(Object state comparisons)
*** Begin section ***

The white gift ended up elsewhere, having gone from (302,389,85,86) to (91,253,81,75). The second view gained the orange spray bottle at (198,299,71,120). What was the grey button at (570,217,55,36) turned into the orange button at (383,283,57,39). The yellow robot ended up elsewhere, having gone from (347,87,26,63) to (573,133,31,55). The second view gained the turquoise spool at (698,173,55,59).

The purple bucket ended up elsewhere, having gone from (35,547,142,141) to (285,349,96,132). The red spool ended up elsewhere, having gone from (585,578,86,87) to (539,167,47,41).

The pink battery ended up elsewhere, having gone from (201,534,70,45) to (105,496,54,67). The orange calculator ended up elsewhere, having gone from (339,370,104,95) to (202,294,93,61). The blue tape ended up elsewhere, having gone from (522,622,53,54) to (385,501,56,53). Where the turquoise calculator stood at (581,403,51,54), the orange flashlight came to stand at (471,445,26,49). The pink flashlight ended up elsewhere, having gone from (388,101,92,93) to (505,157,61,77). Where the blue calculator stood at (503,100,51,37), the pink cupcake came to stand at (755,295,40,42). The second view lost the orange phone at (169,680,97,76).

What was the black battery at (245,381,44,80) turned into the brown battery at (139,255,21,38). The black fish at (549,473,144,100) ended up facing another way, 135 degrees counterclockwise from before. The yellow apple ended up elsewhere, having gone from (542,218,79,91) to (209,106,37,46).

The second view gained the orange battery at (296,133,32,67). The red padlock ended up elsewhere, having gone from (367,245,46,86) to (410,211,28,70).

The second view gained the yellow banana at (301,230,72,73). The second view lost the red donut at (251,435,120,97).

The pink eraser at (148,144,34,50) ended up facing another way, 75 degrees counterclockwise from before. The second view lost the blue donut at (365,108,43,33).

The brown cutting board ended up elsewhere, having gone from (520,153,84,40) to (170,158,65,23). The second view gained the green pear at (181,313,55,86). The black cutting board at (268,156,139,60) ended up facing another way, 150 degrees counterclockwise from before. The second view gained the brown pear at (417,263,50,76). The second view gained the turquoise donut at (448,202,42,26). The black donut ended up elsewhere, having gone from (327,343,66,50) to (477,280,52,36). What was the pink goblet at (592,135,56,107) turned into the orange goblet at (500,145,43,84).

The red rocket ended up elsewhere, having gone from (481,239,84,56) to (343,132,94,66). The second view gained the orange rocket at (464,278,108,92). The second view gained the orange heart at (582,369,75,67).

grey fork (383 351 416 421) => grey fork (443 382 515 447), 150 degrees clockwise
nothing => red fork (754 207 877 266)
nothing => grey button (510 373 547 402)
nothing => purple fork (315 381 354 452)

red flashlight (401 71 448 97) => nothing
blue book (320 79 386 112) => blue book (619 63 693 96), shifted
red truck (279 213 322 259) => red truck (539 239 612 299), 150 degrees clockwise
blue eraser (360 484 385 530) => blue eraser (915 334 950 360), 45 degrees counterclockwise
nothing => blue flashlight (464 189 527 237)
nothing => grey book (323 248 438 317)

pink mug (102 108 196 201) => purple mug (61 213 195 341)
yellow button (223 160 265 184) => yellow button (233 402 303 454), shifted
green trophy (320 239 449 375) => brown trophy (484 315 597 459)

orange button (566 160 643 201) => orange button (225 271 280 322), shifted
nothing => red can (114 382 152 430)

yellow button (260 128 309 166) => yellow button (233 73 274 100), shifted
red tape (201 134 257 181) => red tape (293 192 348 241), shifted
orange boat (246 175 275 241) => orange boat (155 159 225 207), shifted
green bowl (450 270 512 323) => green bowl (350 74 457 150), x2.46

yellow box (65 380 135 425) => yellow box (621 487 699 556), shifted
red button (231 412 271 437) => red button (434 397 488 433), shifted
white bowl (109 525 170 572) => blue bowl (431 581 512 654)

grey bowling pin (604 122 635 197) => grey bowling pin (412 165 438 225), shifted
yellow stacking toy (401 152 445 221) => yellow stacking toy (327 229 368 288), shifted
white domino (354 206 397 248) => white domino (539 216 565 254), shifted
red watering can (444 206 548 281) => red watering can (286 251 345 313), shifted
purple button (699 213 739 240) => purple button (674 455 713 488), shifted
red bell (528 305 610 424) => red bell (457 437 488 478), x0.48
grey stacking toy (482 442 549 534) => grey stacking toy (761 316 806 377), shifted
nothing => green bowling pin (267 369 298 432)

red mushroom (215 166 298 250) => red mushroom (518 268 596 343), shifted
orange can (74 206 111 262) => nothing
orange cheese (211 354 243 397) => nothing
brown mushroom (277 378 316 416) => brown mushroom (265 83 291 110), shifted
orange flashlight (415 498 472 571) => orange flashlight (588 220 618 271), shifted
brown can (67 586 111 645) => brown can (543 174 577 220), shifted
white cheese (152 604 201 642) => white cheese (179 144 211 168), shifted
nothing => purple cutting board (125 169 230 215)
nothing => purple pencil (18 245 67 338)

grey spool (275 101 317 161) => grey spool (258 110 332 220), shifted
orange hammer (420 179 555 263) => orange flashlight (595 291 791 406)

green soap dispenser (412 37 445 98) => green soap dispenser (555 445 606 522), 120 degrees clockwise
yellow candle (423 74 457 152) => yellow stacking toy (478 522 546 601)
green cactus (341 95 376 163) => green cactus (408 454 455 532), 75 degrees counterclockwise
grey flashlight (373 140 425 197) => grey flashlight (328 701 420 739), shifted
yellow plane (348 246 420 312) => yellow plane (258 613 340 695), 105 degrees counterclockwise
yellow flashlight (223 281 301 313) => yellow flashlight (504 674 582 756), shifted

*** End section ***

Copy down the whole of the data above, matching it exactly.

- **The answer**:
The white gift ended up elsewhere, having gone from (302,389,85,86) to (91,253,81,75). The second view gained the orange spray bottle at (198,299,71,120). What was the grey button at (570,217,55,36) turned into the orange button at (383,283,57,39). The yellow robot ended up elsewhere, having gone from (347,87,26,63) to (573,133,31,55). The second view gained the turquoise spool at (698,173,55,59).

The purple bucket ended up elsewhere, having gone from (35,547,142,141) to (285,349,96,132). The red spool ended up elsewhere, having gone from (585,578,86,87) to (539,167,47,41).

The pink battery ended up elsewhere, having gone from (201,534,70,45) to (105,496,54,67). The orange calculator ended up elsewhere, having gone from (339,370,104,95) to (202,294,93,61). The blue tape ended up elsewhere, having gone from (522,622,53,54) to (385,501,56,53). Where the turquoise calculator stood at (581,403,51,54), the orange flashlight came to stand at (471,445,26,49). The pink flashlight ended up elsewhere, having gone from (388,101,92,93) to (505,157,61,77). Where the blue calculator stood at (503,100,51,37), the pink cupcake came to stand at (755,295,40,42). The second view lost the orange phone at (169,680,97,76).

What was the black battery at (245,381,44,80) turned into the brown battery at (139,255,21,38). The black fish at (549,473,144,100) ended up facing another way, 135 degrees counterclockwise from before. The yellow apple ended up elsewhere, having gone from (542,218,79,91) to (209,106,37,46).

The second view gained the orange battery at (296,133,32,67). The red padlock ended up elsewhere, having gone from (367,245,46,86) to (410,211,28,70).

The second view gained the yellow banana at (301,230,72,73). The second view lost the red donut at (251,435,120,97).

The pink eraser at (148,144,34,50) ended up facing another way, 75 degrees counterclockwise from before. The second view lost the blue donut at (365,108,43,33).

The brown cutting board ended up elsewhere, having gone from (520,153,84,40) to (170,158,65,23). The second view gained the green pear at (181,313,55,86). The black cutting board at (268,156,139,60) ended up facing another way, 150 degrees counterclockwise from before. The second view gained the brown pear at (417,263,50,76). The second view gained the turquoise donut at (448,202,42,26). The black donut ended up elsewhere, having gone from (327,343,66,50) to (477,280,52,36). What was the pink goblet at (592,135,56,107) turned into the orange goblet at (500,145,43,84).

The red rocket ended up elsewhere, having gone from (481,239,84,56) to (343,132,94,66). The second view gained the orange rocket at (464,278,108,92). The second view gained the orange heart at (582,369,75,67).

grey fork (383 351 416 421) => grey fork (443 382 515 447), 150 degrees clockwise
nothing => red fork (754 207 877 266)
nothing => grey button (510 373 547 402)
nothing => purple fork (315 381 354 452)

red flashlight (401 71 448 97) => nothing
blue book (320 79 386 112) => blue book (619 63 693 96), shifted
red truck (279 213 322 259) => red truck (539 239 612 299), 150 degrees clockwise
blue eraser (360 484 385 530) => blue eraser (915 334 950 360), 45 degrees counterclockwise
nothing => blue flashlight (464 189 527 237)
nothing => grey book (323 248 438 317)

pink mug (102 108 196 201) => purple mug (61 213 195 341)
yellow button (223 160 265 184) => yellow button (233 402 303 454), shifted
green trophy (320 239 449 375) => brown trophy (484 315 597 459)

orange button (566 160 643 201) => orange button (225 271 280 322), shifted
nothing => red can (114 382 152 430)

yellow button (260 128 309 166) => yellow button (233 73 274 100), shifted
red tape (201 134 257 181) => red tape (293 192 348 241), shifted
orange boat (246 175 275 241) => orange boat (155 159 225 207), shifted
green bowl (450 270 512 323) => green bowl (350 74 457 150), x2.46

yellow box (65 380 135 425) => yellow box (621 487 699 556), shifted
red button (231 412 271 437) => red button (434 397 488 433), shifted
white bowl (109 525 170 572) => blue bowl (431 581 512 654)

grey bowling pin (604 122 635 197) => grey bowling pin (412 165 438 225), shifted
yellow stacking toy (401 152 445 221) => yellow stacking toy (327 229 368 288), shifted
white domino (354 206 397 248) => white domino (539 216 565 254), shifted
red watering can (444 206 548 281) => red watering can (286 251 345 313), shifted
purple button (699 213 739 240) => purple button (674 455 713 488), shifted
red bell (528 305 610 424) => red bell (457 437 488 478), x0.48
grey stacking toy (482 442 549 534) => grey stacking toy (761 316 806 377), shifted
nothing => green bowling pin (267 369 298 432)

red mushroom (215 166 298 250) => red mushroom (518 268 596 343), shifted
orange can (74 206 111 262) => nothing
orange cheese (211 354 243 397) => nothing
brown mushroom (277 378 316 416) => brown mushroom (265 83 291 110), shifted
orange flashlight (415 498 472 571) => orange flashlight (588 220 618 271), shifted
brown can (67 586 111 645) => brown can (543 174 577 220), shifted
white cheese (152 604 201 642) => white cheese (179 144 211 168), shifted
nothing => purple cutting board (125 169 230 215)
nothing => purple pencil (18 245 67 338)

grey spool (275 101 317 161) => grey spool (258 110 332 220), shifted
orange hammer (420 179 555 263) => orange flashlight (595 291 791 406)

green soap dispenser (412 37 445 98) => green soap dispenser (555 445 606 522), 120 degrees clockwise
yellow candle (423 74 457 152) => yellow stacking toy (478 522 546 601)
green cactus (341 95 376 163) => green cactus (408 454 455 532), 75 degrees counterclockwise
grey flashlight (373 140 425 197) => grey flashlight (328 701 420 739), shifted
yellow plane (348 246 420 312) => yellow plane (258 613 340 695), 105 degrees counterclockwise
yellow flashlight (223 281 301 313) => yellow flashlight (504 674 582 756), shifted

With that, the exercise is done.